** Opening RECORDS FOR THE TASK block **

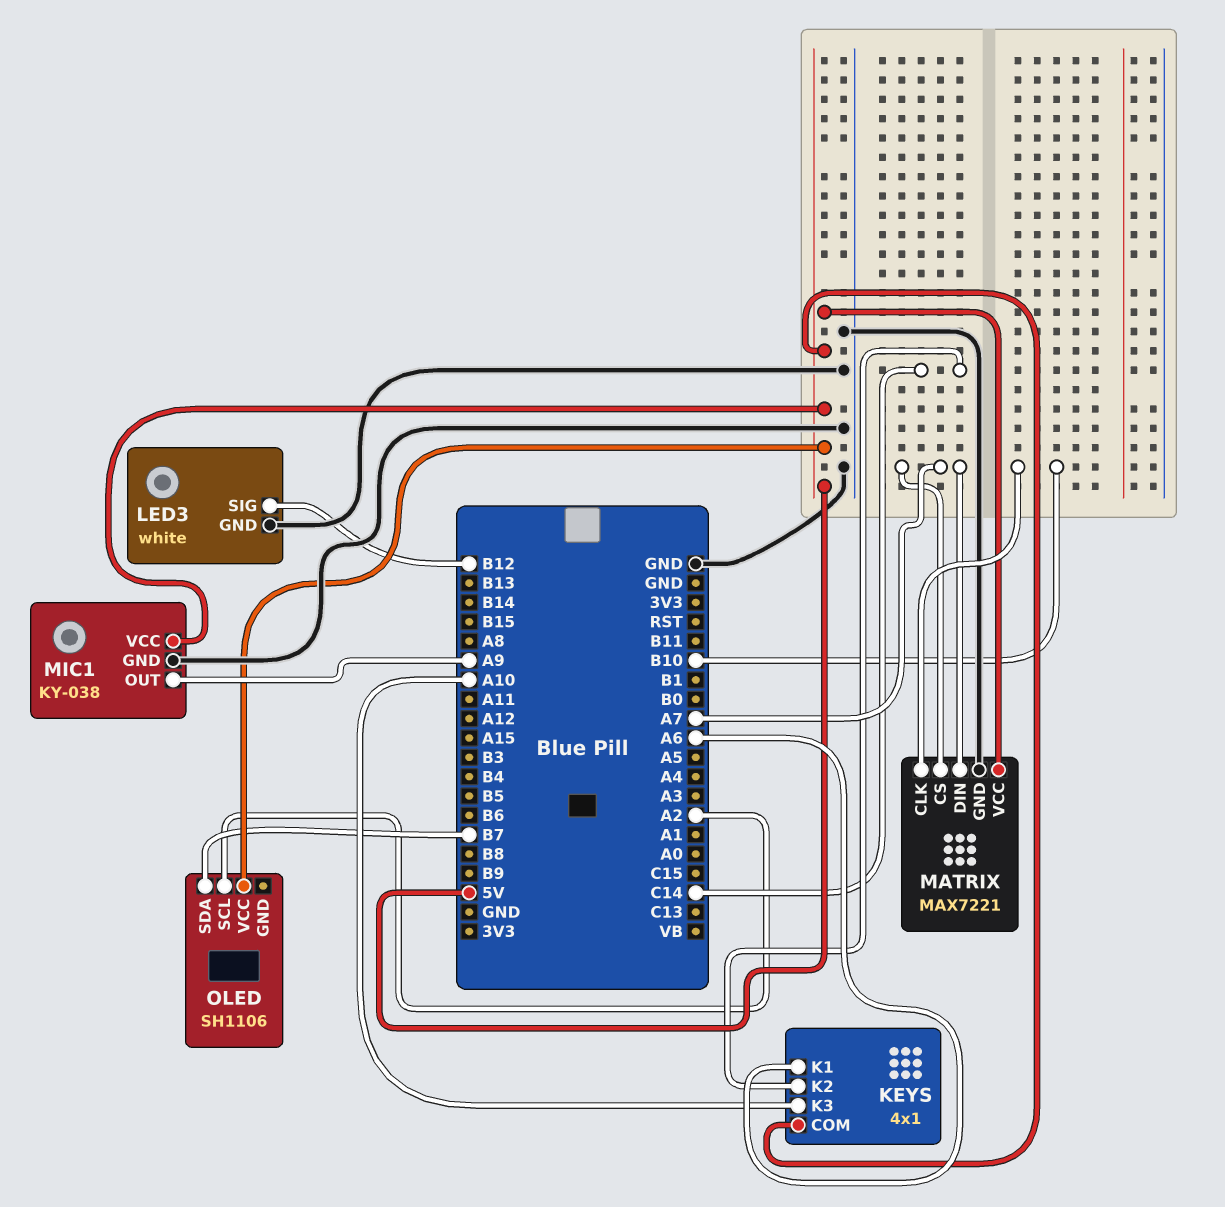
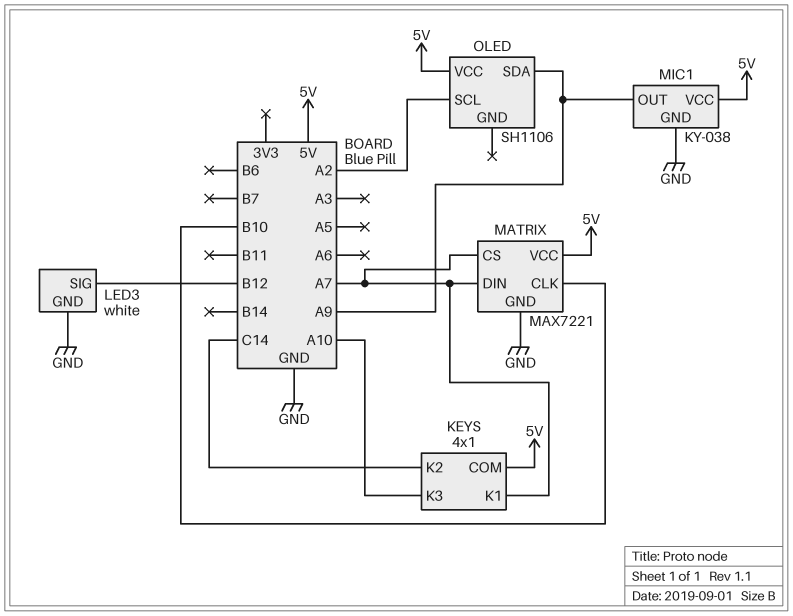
KEYS pin K1: A6 -> A7
OLED pin SDA: B7 -> A9

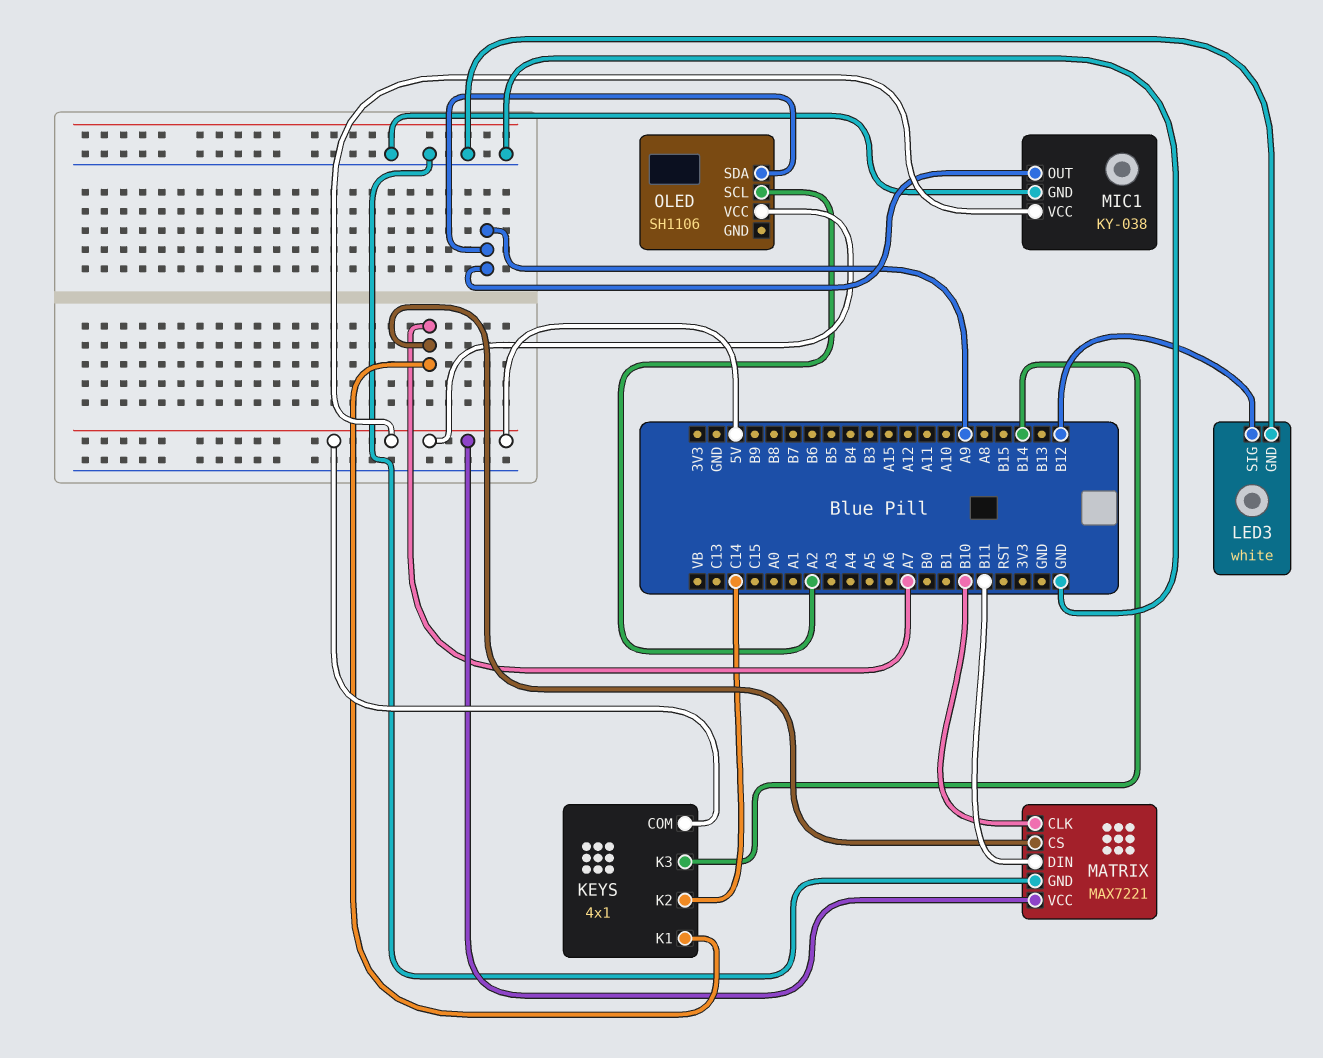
KEYS pin K3: A10 -> B14
MATRIX pin DIN: A7 -> B11

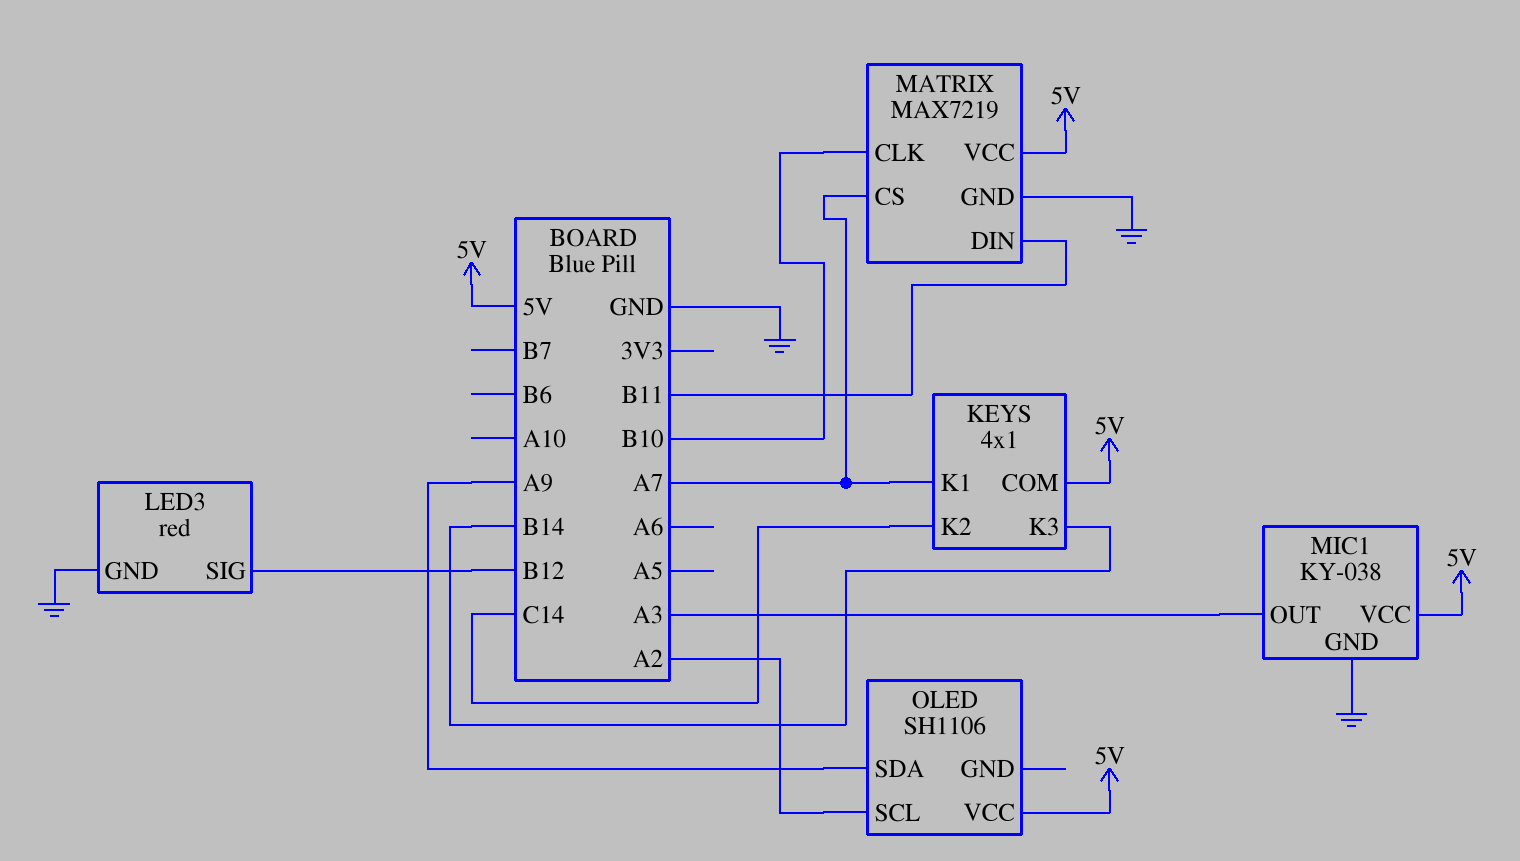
LED3: white -> red
MATRIX: MAX7221 -> MAX7219
MIC1 pin OUT: A9 -> A3

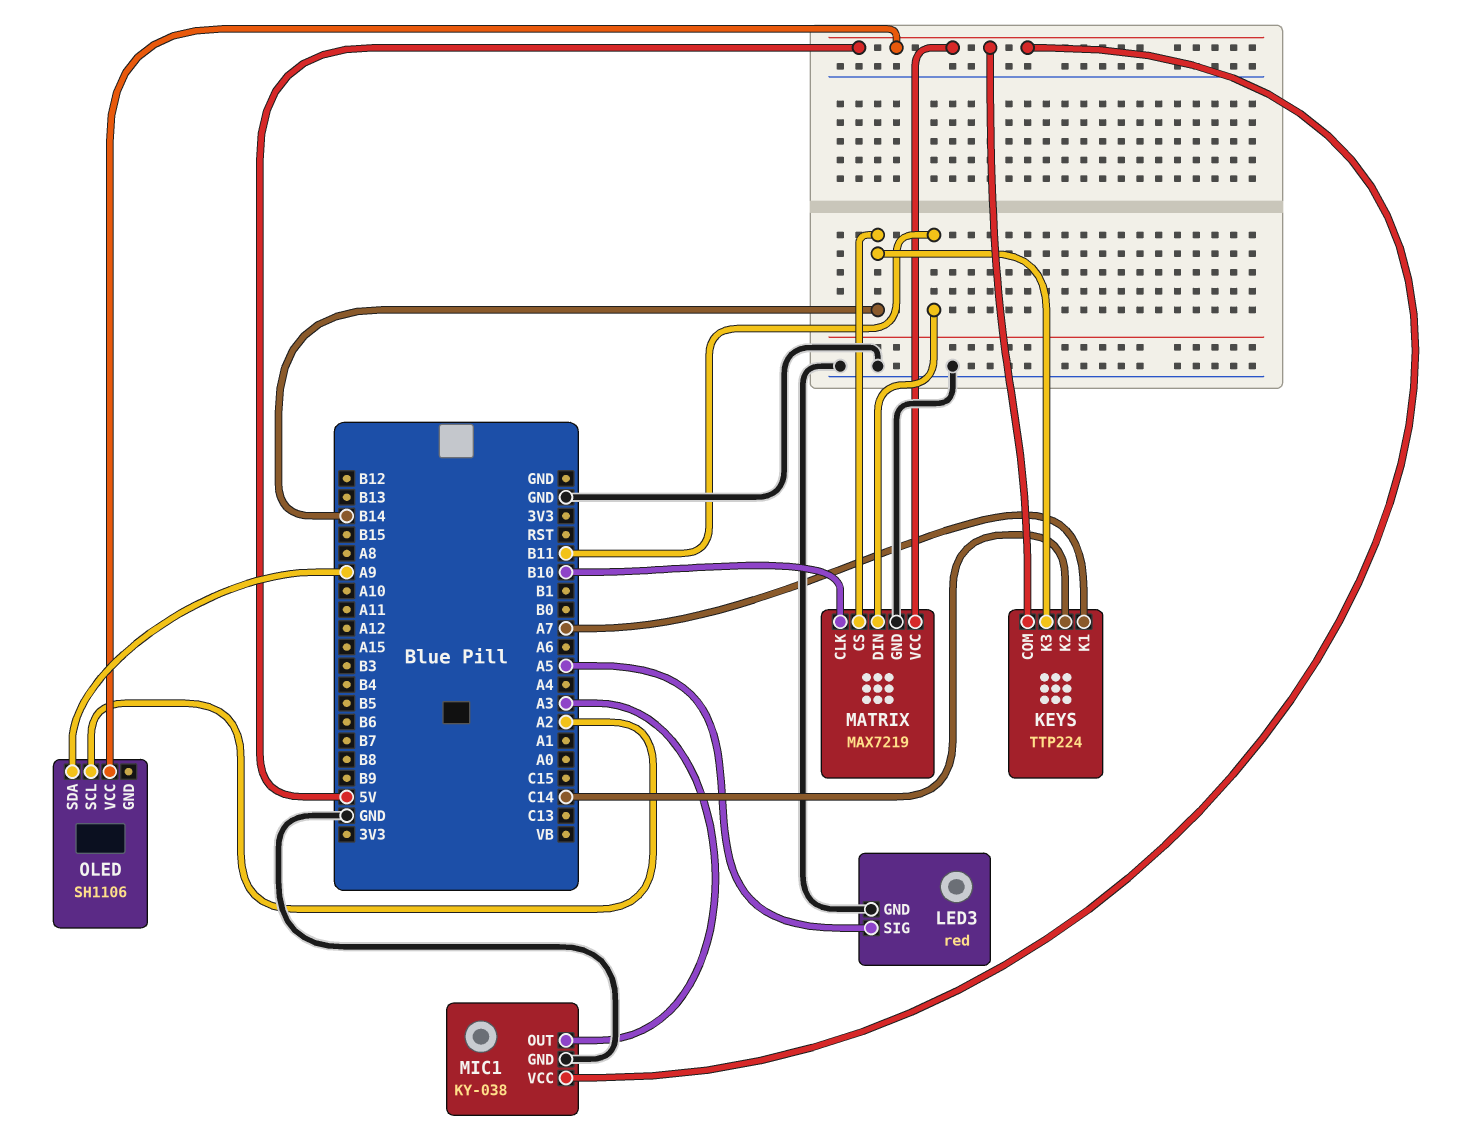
KEYS: 4x1 -> TTP224
LED3 pin SIG: B12 -> A5
MATRIX pin CS: A7 -> B14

** Closing RECORDS FOR THE TASK block **

DESCRIPTION OF THE TASK:
Starting from the line where "MATRIX pin DIN: A7 -> B11" appears, copy every line through the end of the material, both ends included, but no pictures.

RESPONSE:
MATRIX pin DIN: A7 -> B11

LED3: white -> red
MATRIX: MAX7221 -> MAX7219
MIC1 pin OUT: A9 -> A3

KEYS: 4x1 -> TTP224
LED3 pin SIG: B12 -> A5
MATRIX pin CS: A7 -> B14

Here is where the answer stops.